- Exercise material
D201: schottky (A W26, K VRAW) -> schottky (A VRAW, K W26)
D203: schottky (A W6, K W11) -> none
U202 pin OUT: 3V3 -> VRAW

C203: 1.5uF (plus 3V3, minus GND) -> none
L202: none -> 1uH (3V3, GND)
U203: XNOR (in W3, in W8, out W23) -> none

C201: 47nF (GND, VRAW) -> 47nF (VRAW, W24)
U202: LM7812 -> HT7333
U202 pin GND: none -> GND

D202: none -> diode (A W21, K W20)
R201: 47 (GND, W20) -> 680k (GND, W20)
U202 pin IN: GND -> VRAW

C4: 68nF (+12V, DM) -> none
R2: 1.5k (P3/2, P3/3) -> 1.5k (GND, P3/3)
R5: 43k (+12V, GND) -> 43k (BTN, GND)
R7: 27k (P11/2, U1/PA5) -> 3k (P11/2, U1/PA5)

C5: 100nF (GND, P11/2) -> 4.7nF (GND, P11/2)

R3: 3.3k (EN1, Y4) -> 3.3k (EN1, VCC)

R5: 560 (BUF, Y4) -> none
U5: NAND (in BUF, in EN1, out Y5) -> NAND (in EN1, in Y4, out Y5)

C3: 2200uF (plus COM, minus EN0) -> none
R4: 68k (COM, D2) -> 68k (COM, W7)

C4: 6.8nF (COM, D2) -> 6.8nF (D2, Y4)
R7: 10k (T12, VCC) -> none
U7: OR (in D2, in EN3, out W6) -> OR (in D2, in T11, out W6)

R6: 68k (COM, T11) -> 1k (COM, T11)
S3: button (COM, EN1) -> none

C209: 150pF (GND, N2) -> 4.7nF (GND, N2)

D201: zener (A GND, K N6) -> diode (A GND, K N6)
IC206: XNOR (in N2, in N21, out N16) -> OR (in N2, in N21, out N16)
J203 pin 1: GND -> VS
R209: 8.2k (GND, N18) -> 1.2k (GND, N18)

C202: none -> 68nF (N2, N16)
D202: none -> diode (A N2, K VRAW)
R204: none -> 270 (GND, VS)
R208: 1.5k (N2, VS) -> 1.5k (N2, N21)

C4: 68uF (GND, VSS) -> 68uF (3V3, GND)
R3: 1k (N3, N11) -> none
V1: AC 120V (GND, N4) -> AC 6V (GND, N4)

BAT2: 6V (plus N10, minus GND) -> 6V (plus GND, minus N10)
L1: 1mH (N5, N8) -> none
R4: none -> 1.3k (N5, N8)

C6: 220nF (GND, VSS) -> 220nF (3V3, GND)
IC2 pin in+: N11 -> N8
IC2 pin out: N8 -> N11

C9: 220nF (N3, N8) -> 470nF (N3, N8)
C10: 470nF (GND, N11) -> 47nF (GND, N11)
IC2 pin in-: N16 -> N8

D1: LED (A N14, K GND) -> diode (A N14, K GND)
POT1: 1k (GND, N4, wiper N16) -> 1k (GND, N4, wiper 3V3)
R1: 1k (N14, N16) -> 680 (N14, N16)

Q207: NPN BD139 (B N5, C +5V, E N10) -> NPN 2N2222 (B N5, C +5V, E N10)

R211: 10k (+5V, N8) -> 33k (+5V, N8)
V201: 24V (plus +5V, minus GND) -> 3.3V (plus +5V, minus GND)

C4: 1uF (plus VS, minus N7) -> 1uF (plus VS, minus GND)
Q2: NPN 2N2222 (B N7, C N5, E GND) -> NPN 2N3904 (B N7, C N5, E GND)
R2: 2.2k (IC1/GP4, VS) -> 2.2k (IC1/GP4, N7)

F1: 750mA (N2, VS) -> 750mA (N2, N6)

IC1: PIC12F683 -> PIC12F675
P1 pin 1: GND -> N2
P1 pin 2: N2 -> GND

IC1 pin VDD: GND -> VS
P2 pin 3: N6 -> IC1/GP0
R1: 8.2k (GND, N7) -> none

- Problem to solve
Working through the records, copy each line in which the word "diode" appears.

- Answer to this exercise
D202: none -> diode (A W21, K W20)
D201: zener (A GND, K N6) -> diode (A GND, K N6)
D202: none -> diode (A N2, K VRAW)
D1: LED (A N14, K GND) -> diode (A N14, K GND)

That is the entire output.